++++ Information ++++
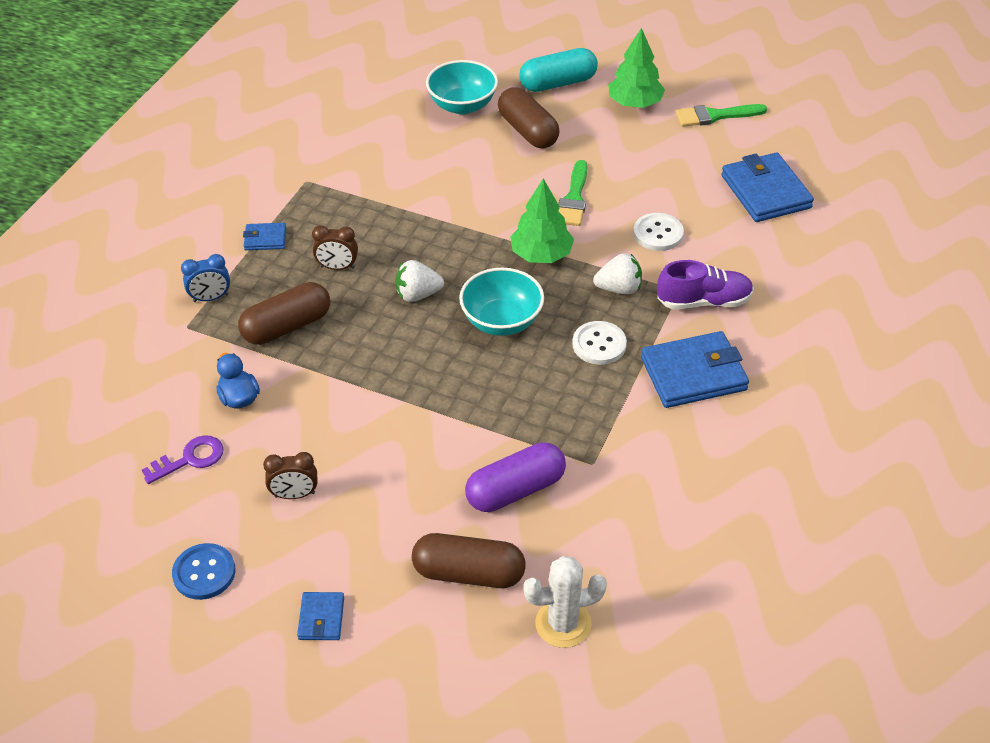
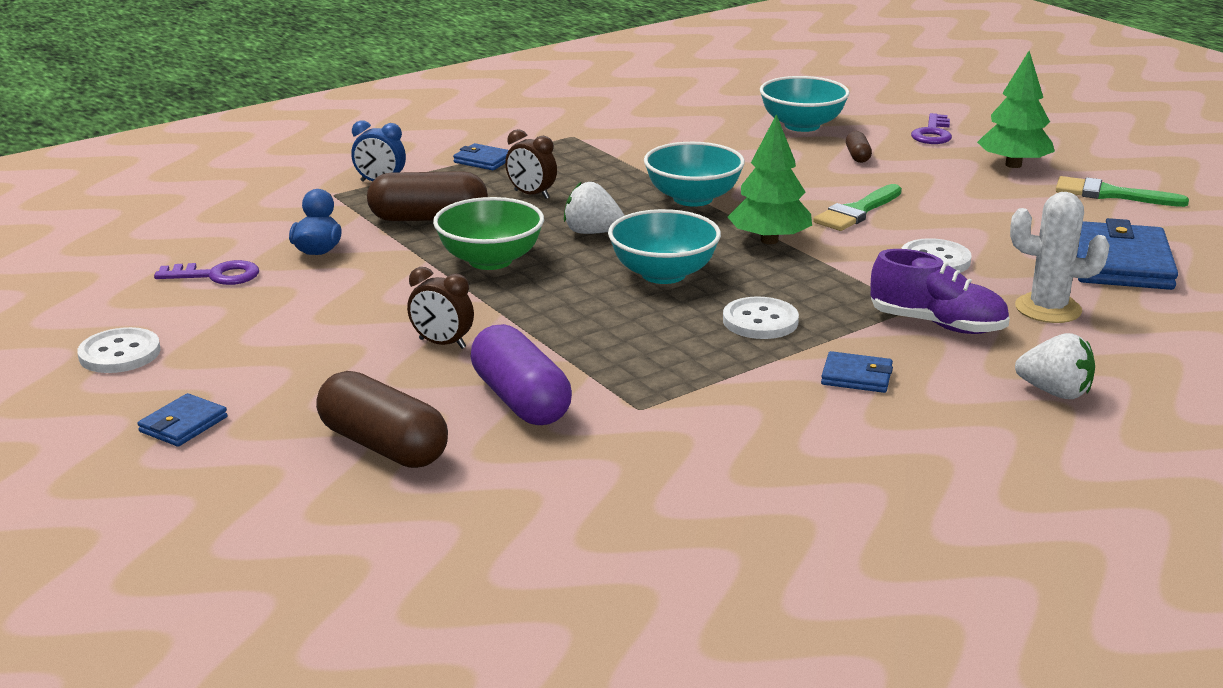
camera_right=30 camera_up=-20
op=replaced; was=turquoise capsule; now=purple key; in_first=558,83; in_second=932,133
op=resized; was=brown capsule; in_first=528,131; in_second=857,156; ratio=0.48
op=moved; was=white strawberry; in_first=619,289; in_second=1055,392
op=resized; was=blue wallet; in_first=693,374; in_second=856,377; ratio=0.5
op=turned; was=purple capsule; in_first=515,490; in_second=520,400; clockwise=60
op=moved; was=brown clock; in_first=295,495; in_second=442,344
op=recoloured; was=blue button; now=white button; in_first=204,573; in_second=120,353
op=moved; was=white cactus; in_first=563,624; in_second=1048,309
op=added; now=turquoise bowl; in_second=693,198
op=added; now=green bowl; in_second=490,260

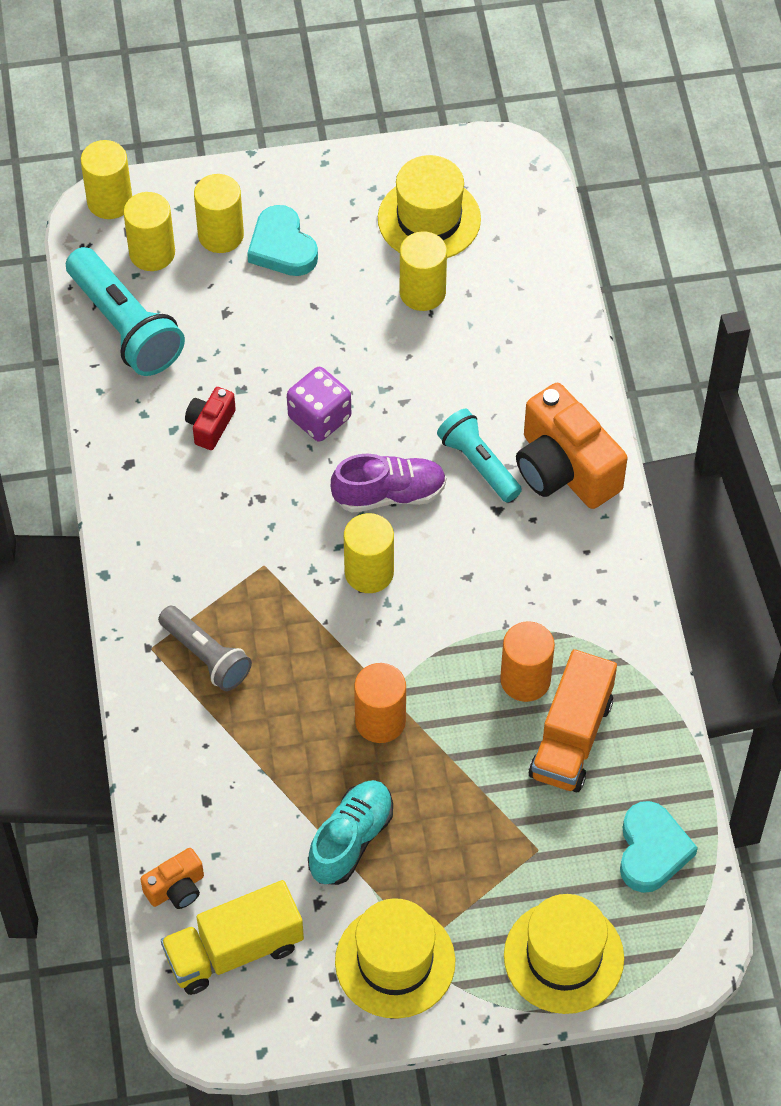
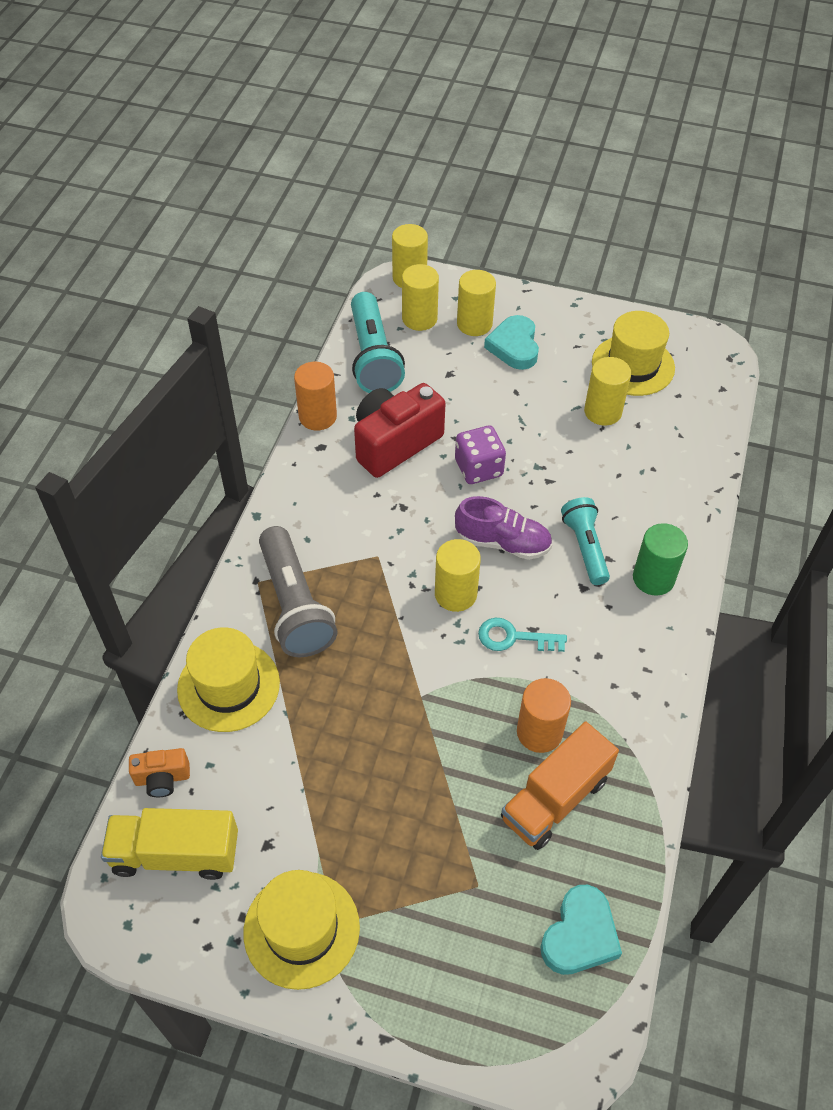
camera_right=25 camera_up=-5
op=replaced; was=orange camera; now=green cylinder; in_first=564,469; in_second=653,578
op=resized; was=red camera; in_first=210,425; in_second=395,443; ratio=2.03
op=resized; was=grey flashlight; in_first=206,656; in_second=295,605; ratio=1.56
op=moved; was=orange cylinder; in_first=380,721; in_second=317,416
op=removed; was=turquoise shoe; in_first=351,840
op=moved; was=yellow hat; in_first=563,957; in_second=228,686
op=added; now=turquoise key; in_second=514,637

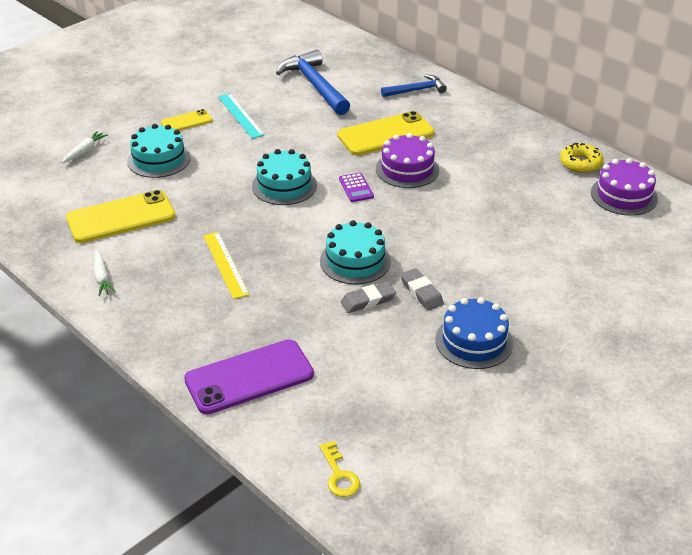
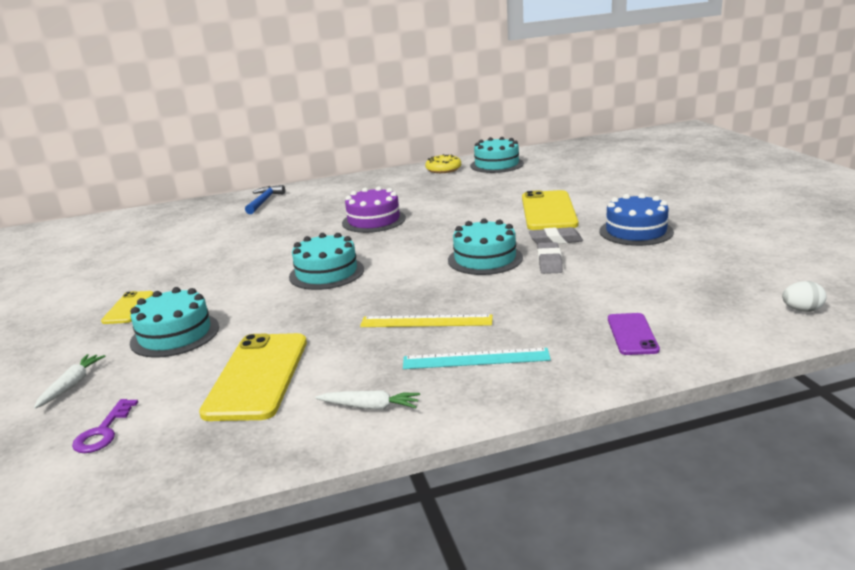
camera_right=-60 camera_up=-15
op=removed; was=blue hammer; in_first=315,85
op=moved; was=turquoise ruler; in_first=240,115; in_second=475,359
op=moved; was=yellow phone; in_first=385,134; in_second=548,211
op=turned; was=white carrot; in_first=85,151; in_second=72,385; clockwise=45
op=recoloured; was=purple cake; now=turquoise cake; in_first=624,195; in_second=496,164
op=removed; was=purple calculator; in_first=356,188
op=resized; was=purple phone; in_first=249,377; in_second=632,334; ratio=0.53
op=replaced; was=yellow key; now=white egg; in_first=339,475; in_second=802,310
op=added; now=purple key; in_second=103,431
++++
Directions for this task
Lines containing the string "capsule" are the ones to copy from the entries above.

Output for this task
op=replaced; was=turquoise capsule; now=purple key; in_first=558,83; in_second=932,133
op=resized; was=brown capsule; in_first=528,131; in_second=857,156; ratio=0.48
op=turned; was=purple capsule; in_first=515,490; in_second=520,400; clockwise=60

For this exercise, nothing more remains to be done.